Work task: The records that follow must be repeated exactly, minus the images.

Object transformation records
----

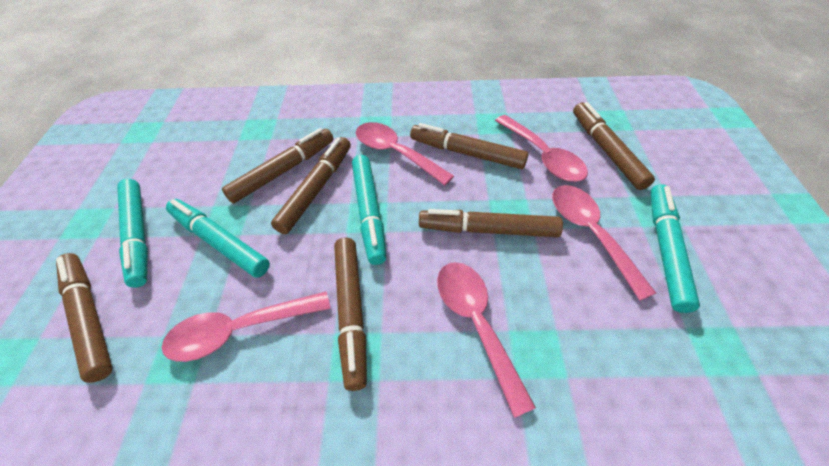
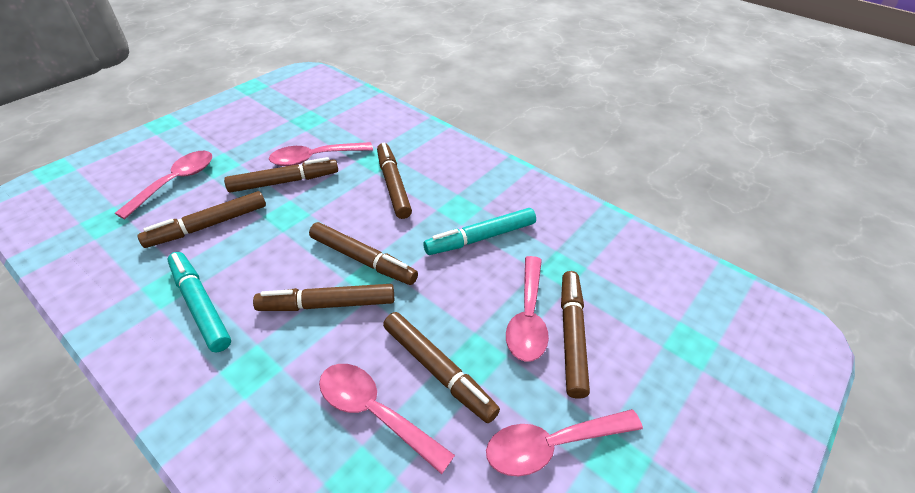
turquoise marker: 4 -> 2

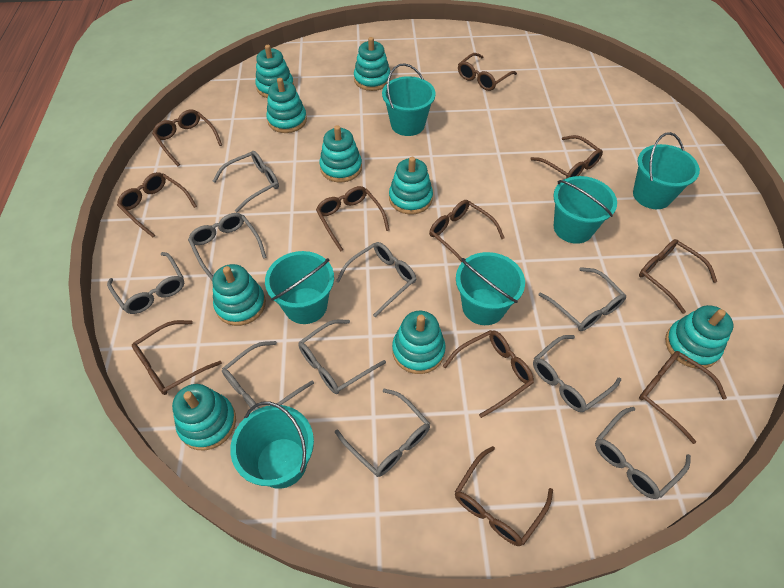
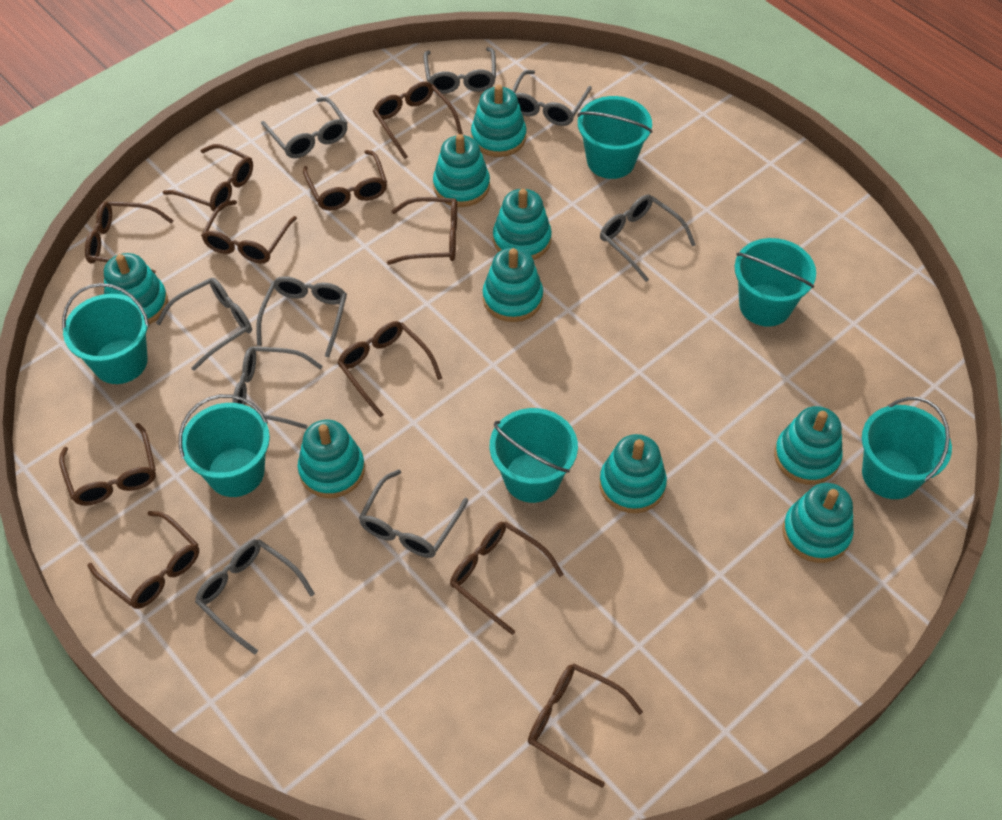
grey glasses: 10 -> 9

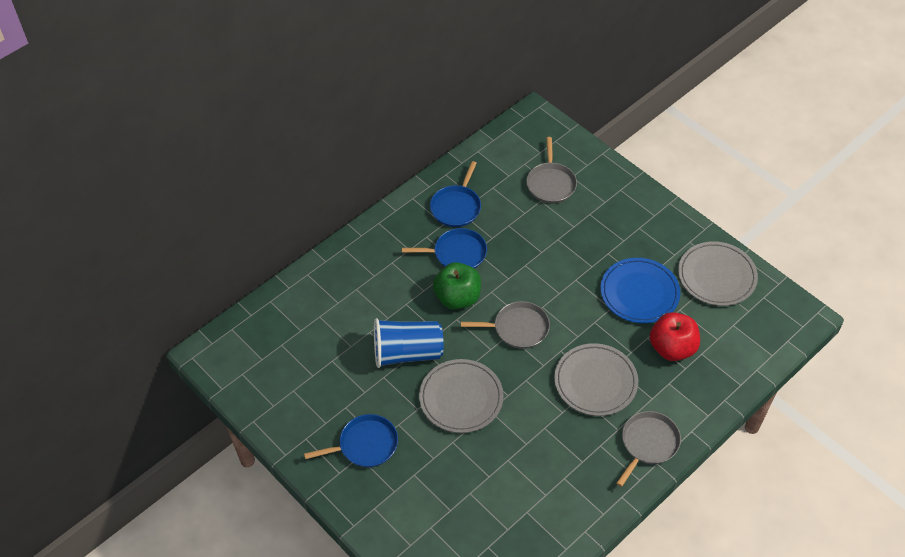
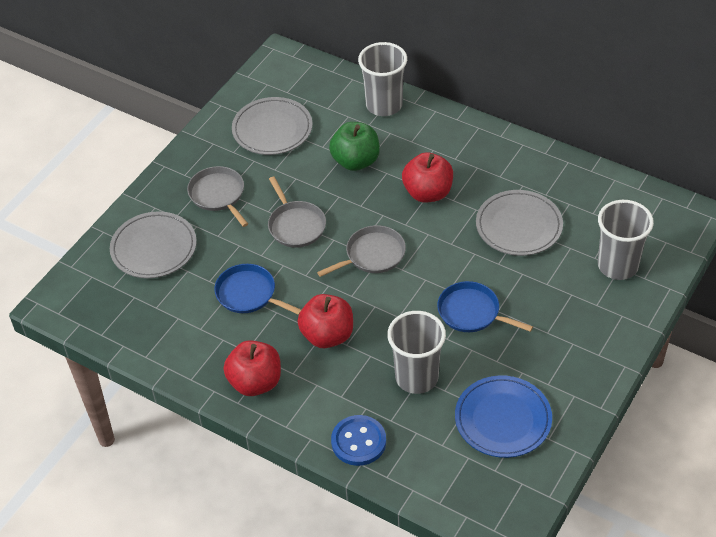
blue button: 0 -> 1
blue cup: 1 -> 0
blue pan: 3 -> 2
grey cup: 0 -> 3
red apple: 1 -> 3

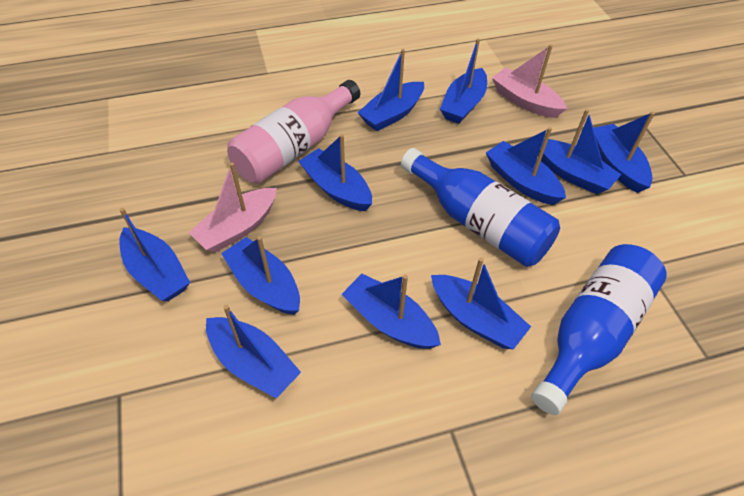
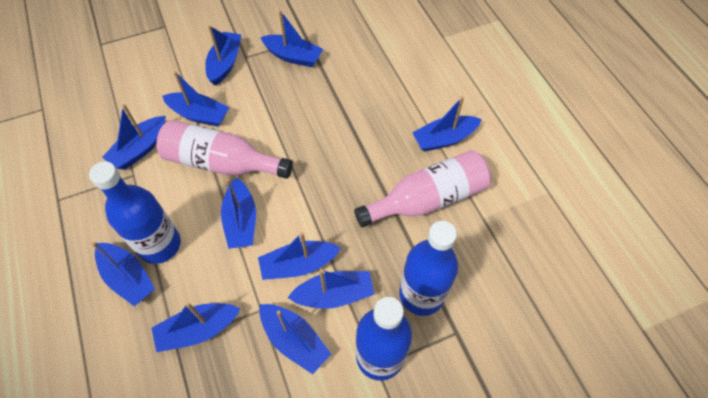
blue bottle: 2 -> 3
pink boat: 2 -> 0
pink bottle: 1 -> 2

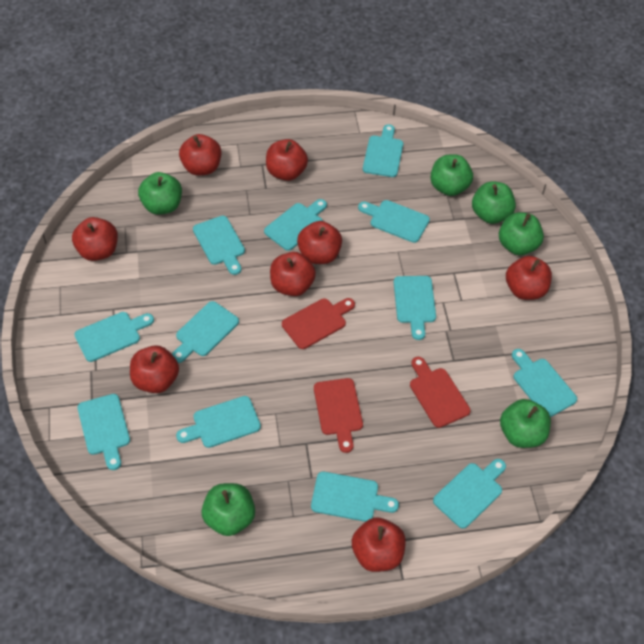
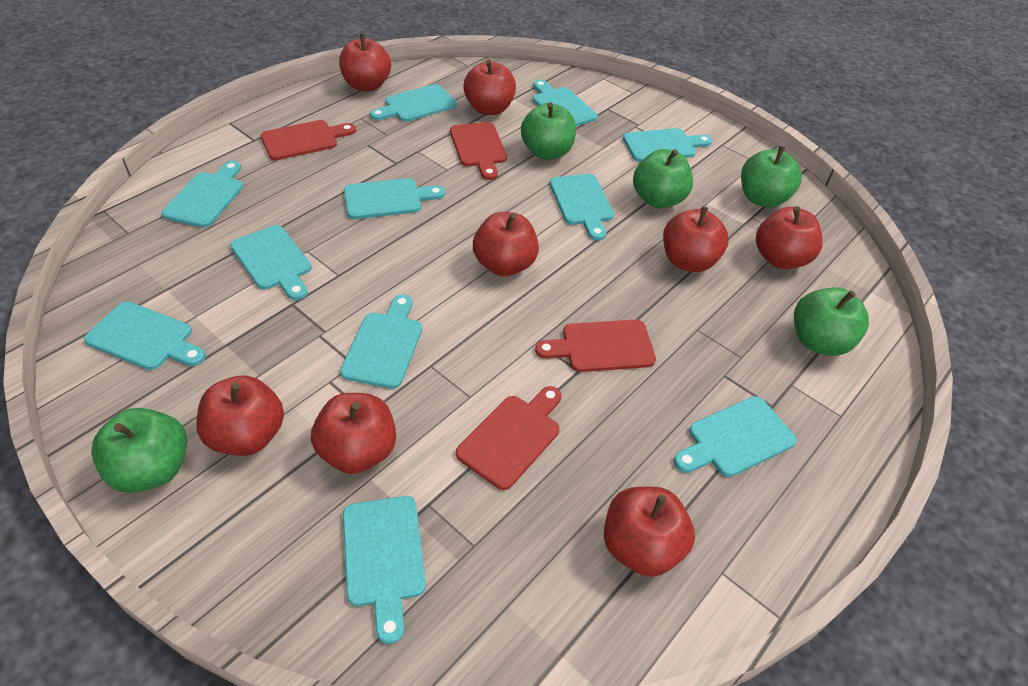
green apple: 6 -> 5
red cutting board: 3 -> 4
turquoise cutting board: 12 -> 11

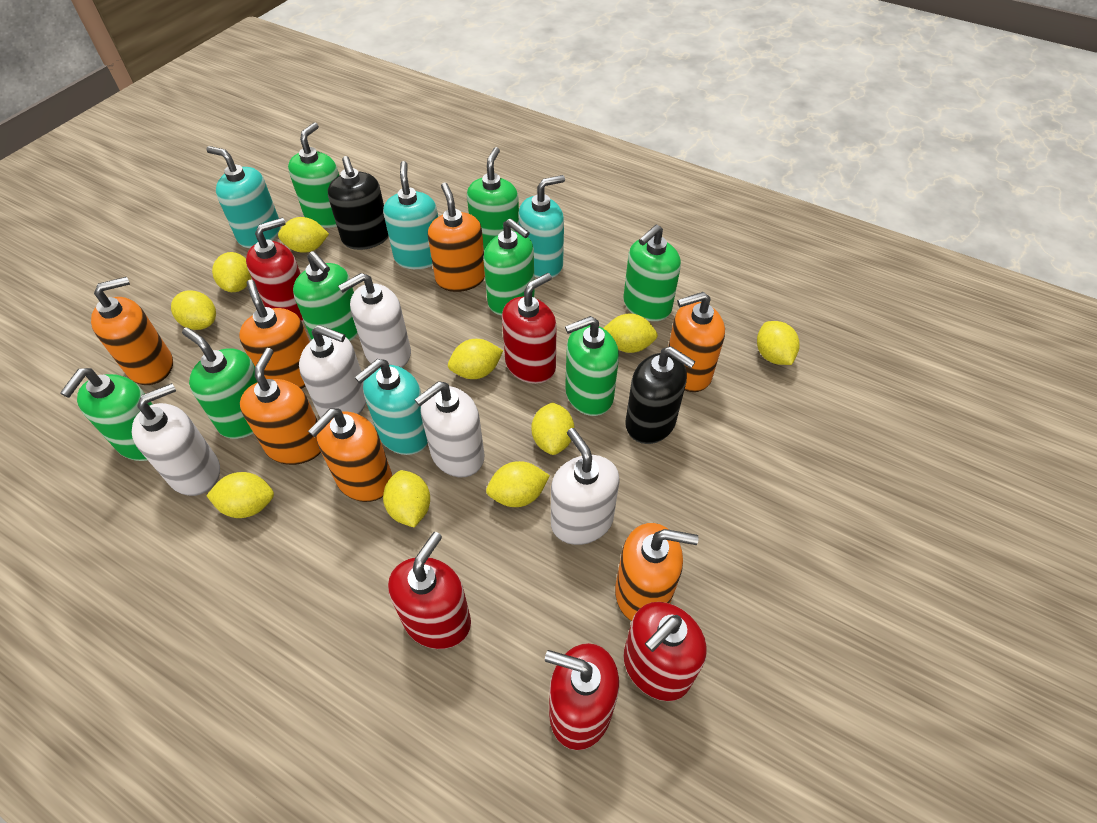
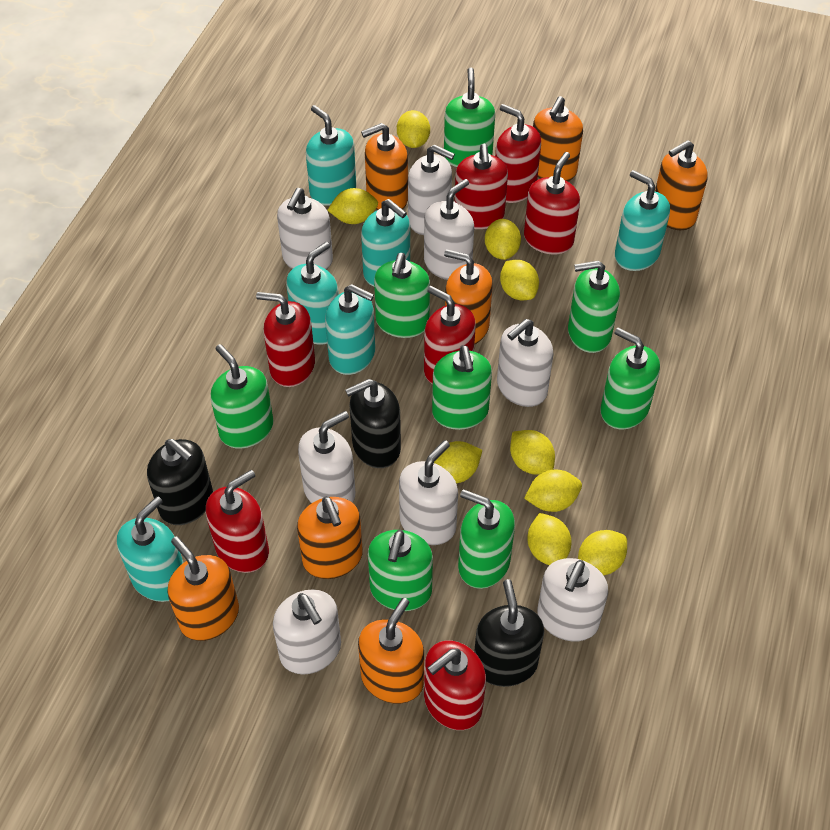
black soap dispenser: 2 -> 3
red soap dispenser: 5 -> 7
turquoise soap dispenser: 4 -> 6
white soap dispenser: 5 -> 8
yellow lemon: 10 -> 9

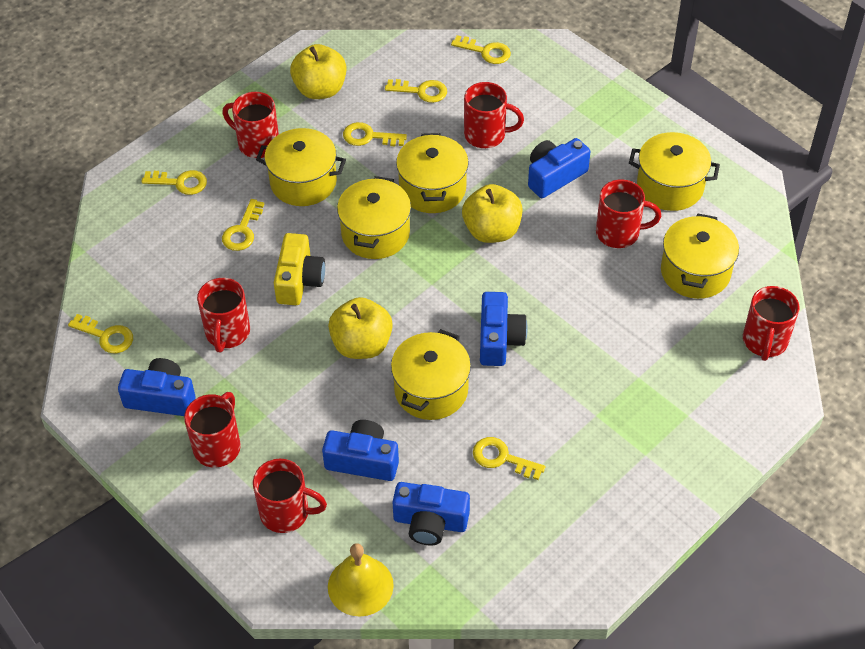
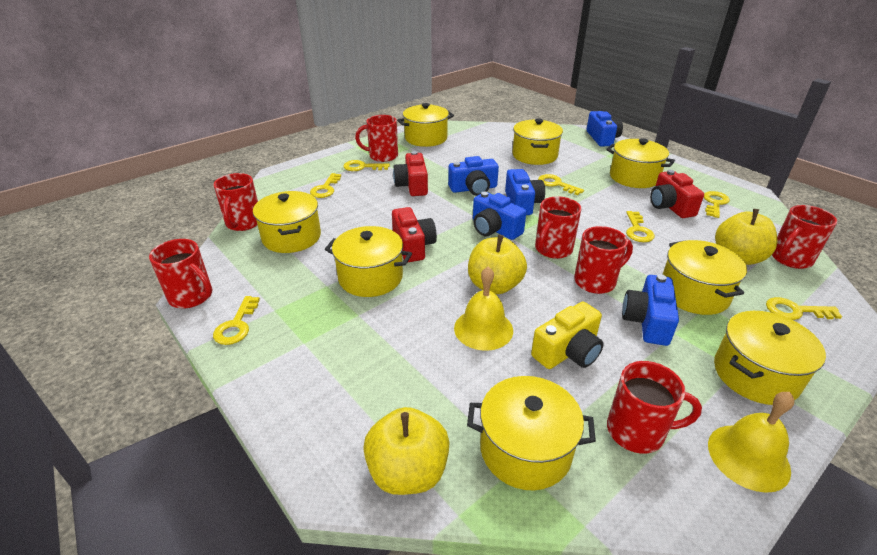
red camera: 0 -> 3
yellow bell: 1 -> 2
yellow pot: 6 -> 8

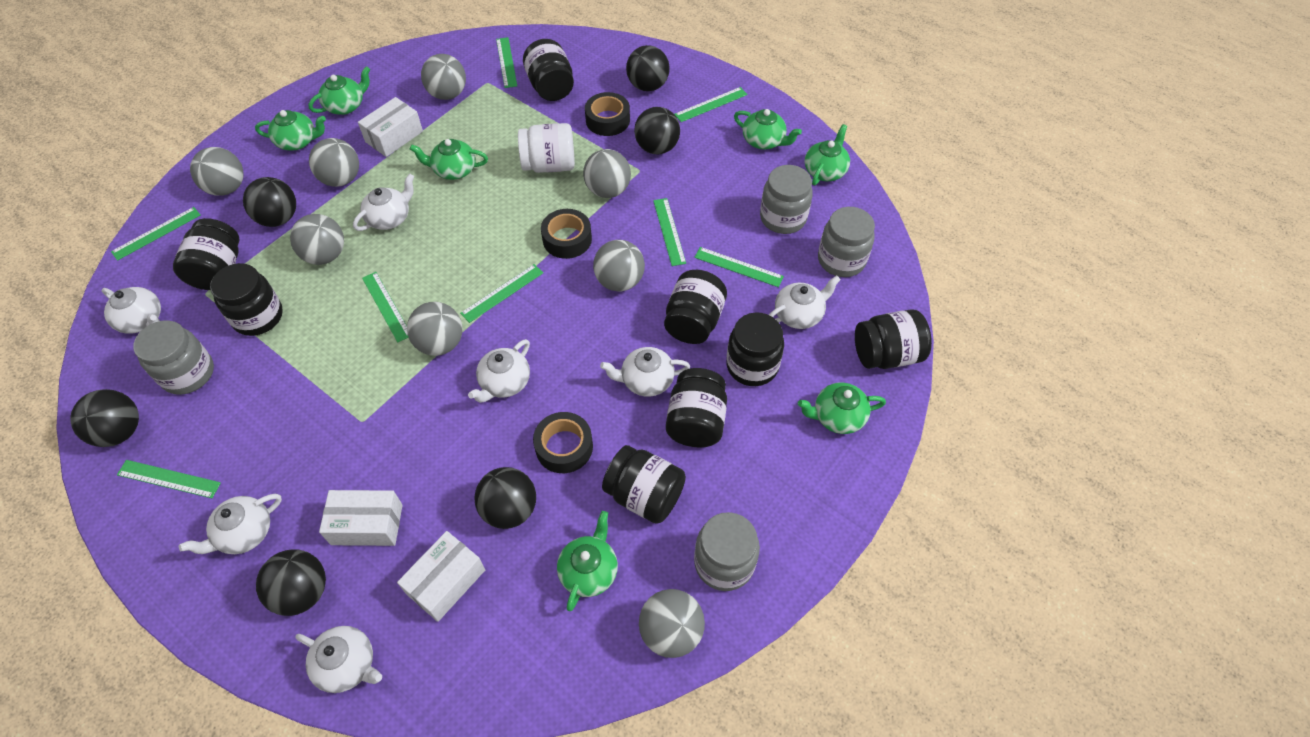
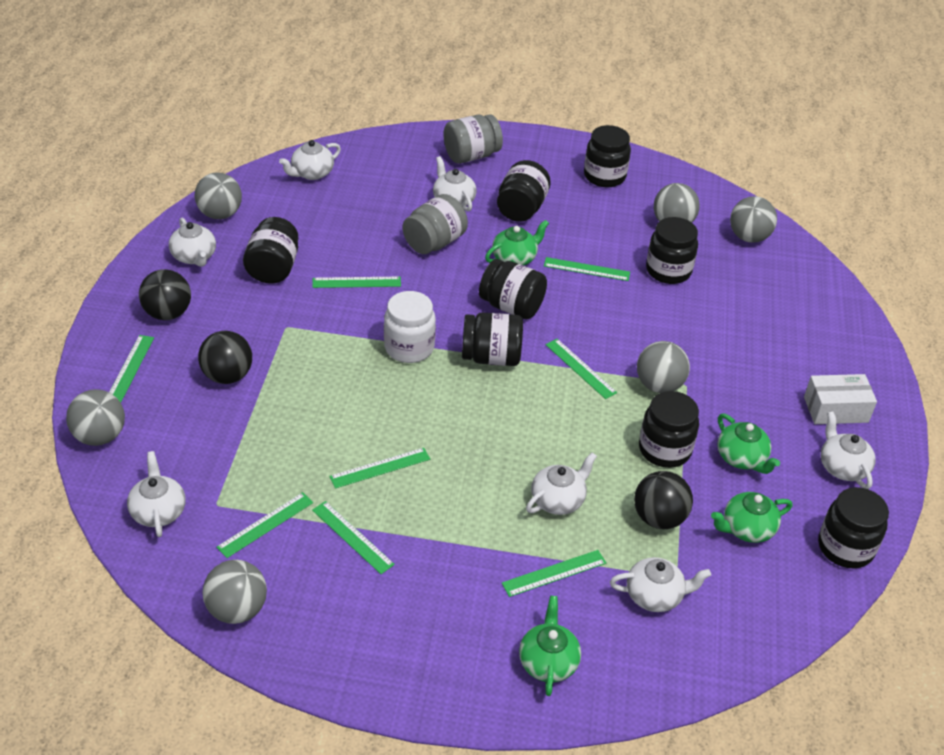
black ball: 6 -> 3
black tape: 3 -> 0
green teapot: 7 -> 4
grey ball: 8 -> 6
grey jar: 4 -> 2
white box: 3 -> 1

----

Answer for the task:
turquoise marker: 4 -> 2

grey glasses: 10 -> 9

blue button: 0 -> 1
blue cup: 1 -> 0
blue pan: 3 -> 2
grey cup: 0 -> 3
red apple: 1 -> 3

blue bottle: 2 -> 3
pink boat: 2 -> 0
pink bottle: 1 -> 2

green apple: 6 -> 5
red cutting board: 3 -> 4
turquoise cutting board: 12 -> 11

black soap dispenser: 2 -> 3
red soap dispenser: 5 -> 7
turquoise soap dispenser: 4 -> 6
white soap dispenser: 5 -> 8
yellow lemon: 10 -> 9

red camera: 0 -> 3
yellow bell: 1 -> 2
yellow pot: 6 -> 8

black ball: 6 -> 3
black tape: 3 -> 0
green teapot: 7 -> 4
grey ball: 8 -> 6
grey jar: 4 -> 2
white box: 3 -> 1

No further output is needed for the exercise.